# [Records for this task]

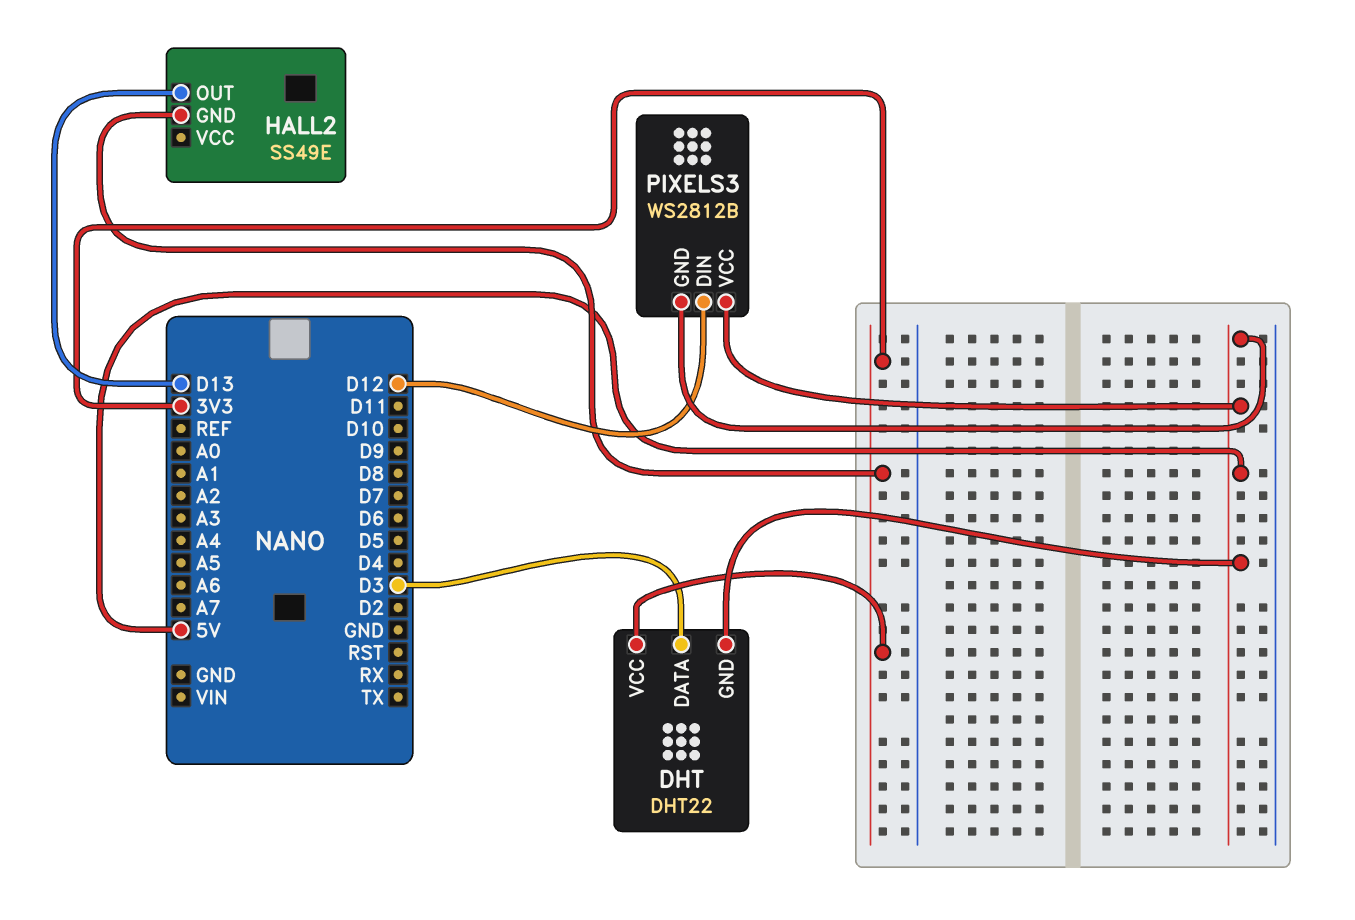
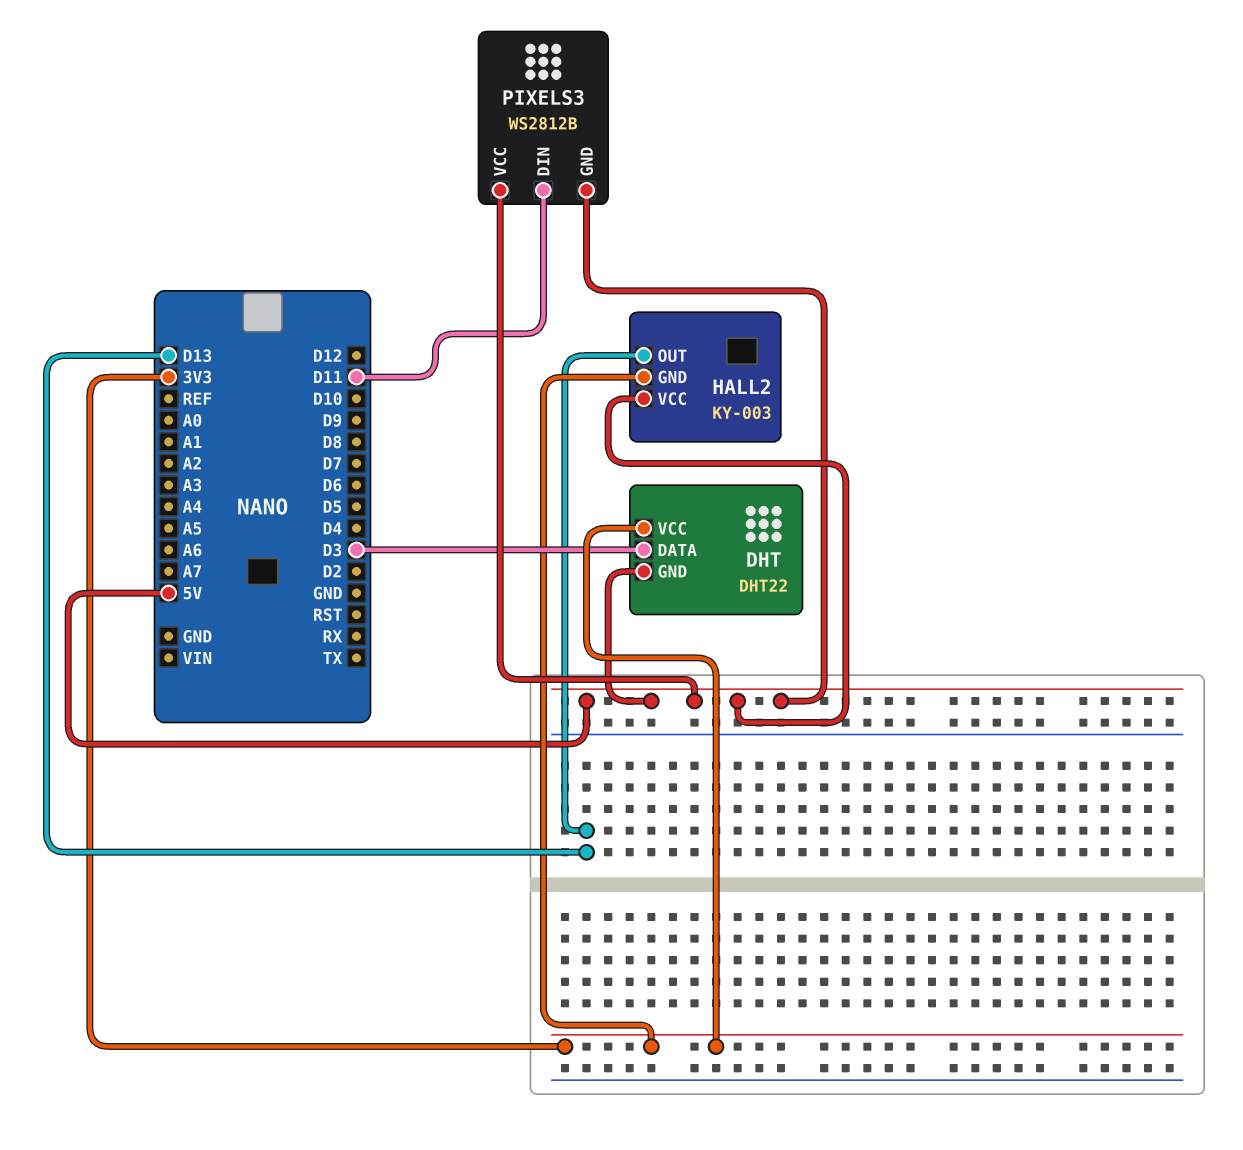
HALL2: SS49E -> KY-003
HALL2 pin VCC: none -> 5V
PIXELS3 pin DIN: D12 -> D11

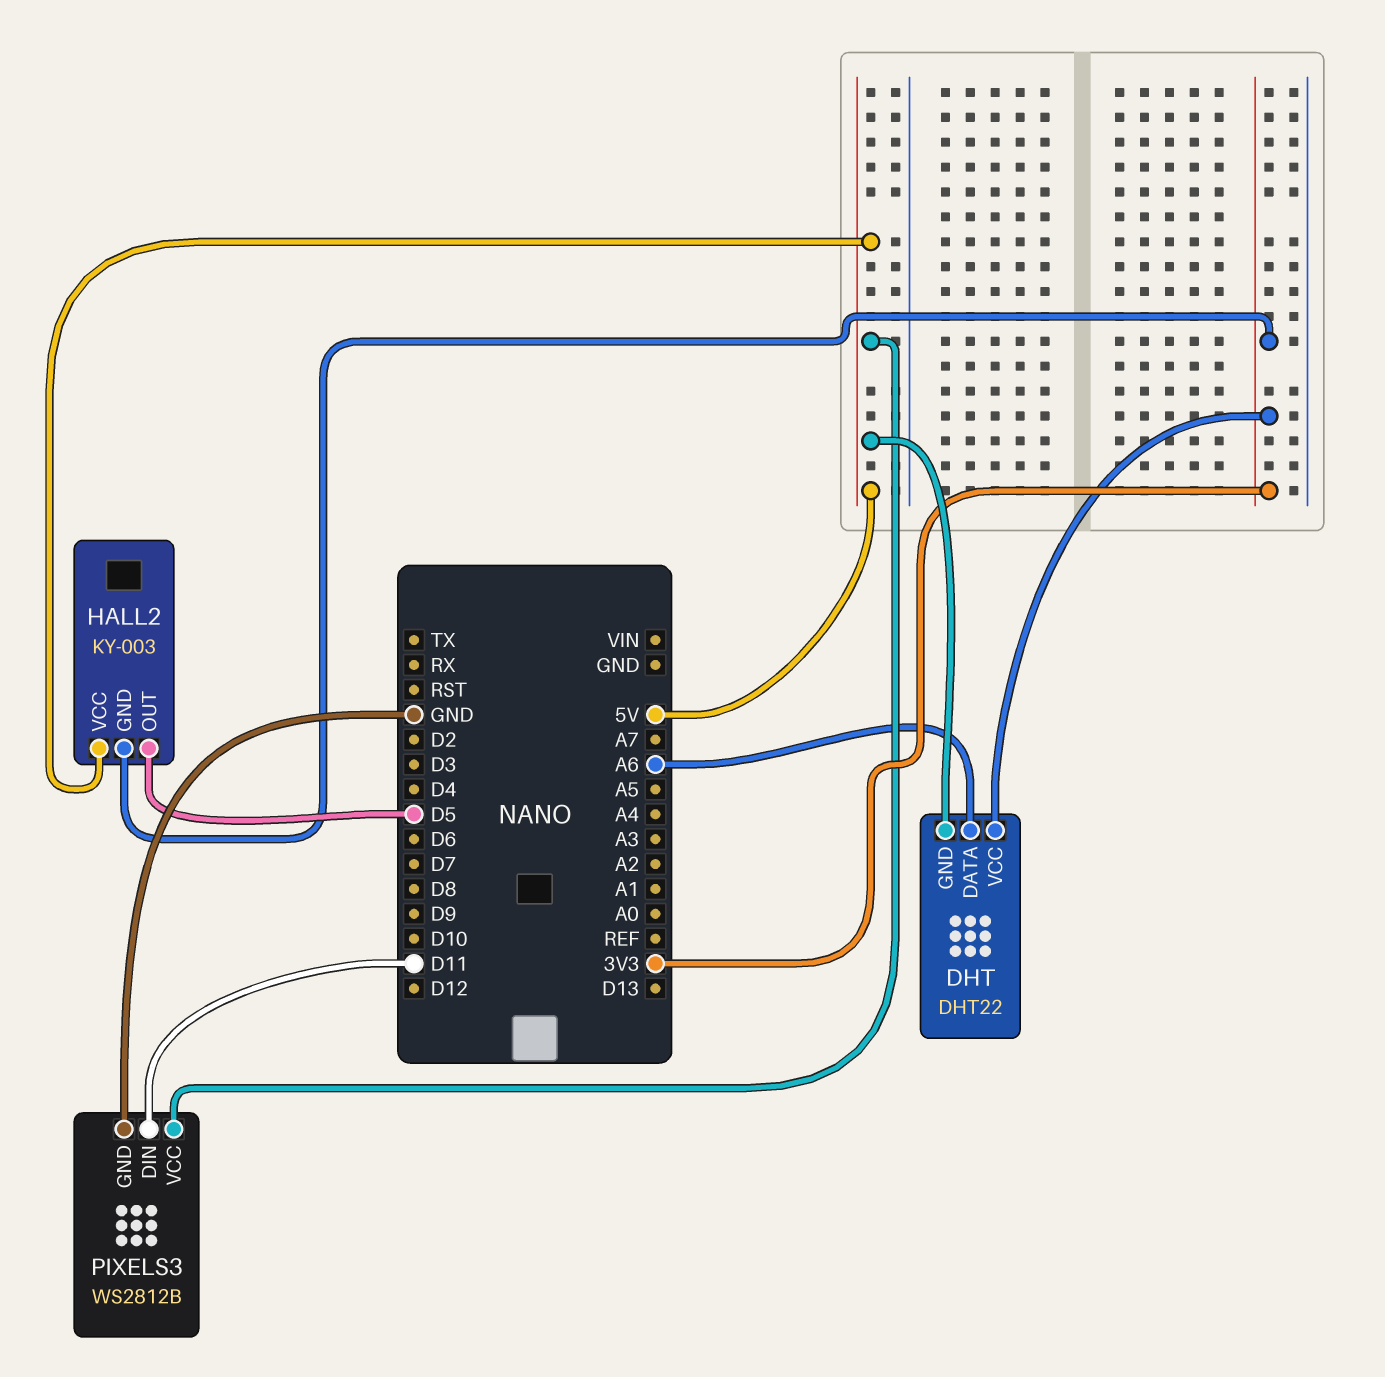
DHT pin DATA: D3 -> A6
HALL2 pin OUT: D13 -> D5
PIXELS3 pin GND: 5V -> GND

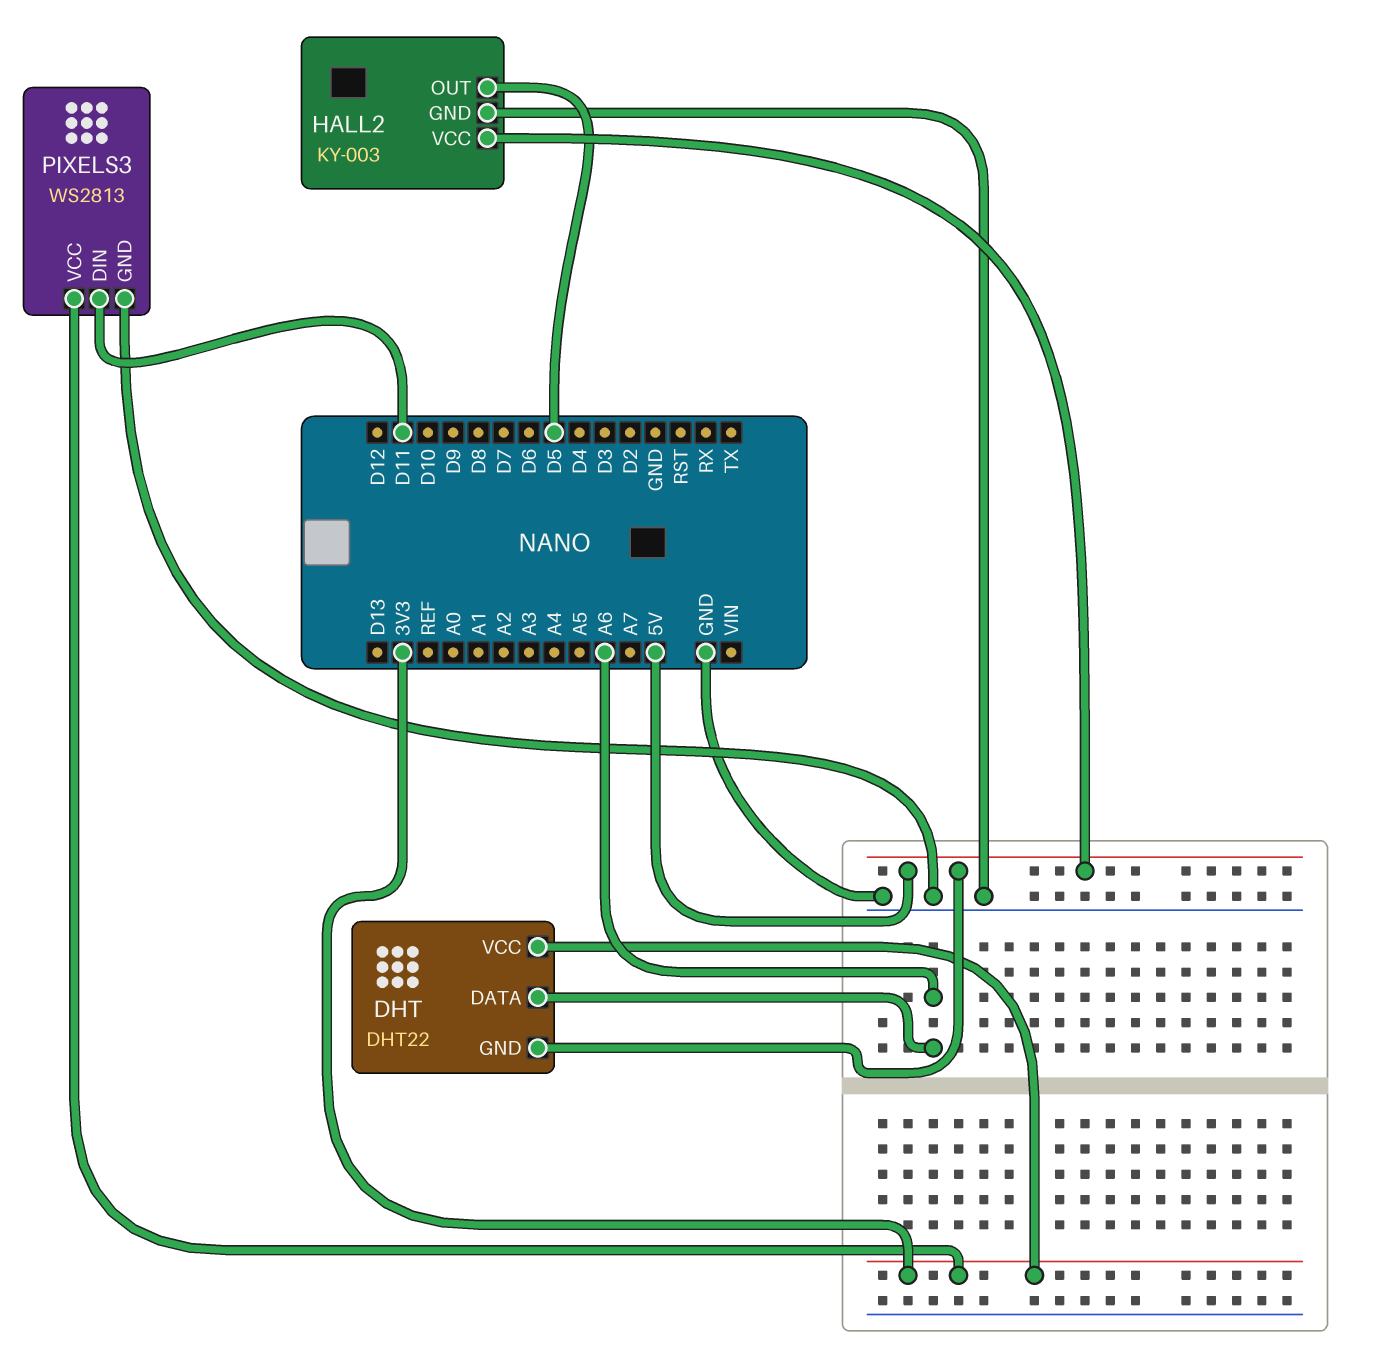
HALL2 pin GND: 3V3 -> GND
PIXELS3: WS2812B -> WS2813
PIXELS3 pin VCC: 5V -> 3V3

# [Work order]
Excluding pictures, copy exactly the lines from the line containing "PIXELS3 pin GND: 5V -> GND" through the last line of the data, inclusive.

# [Task response]
PIXELS3 pin GND: 5V -> GND

HALL2 pin GND: 3V3 -> GND
PIXELS3: WS2812B -> WS2813
PIXELS3 pin VCC: 5V -> 3V3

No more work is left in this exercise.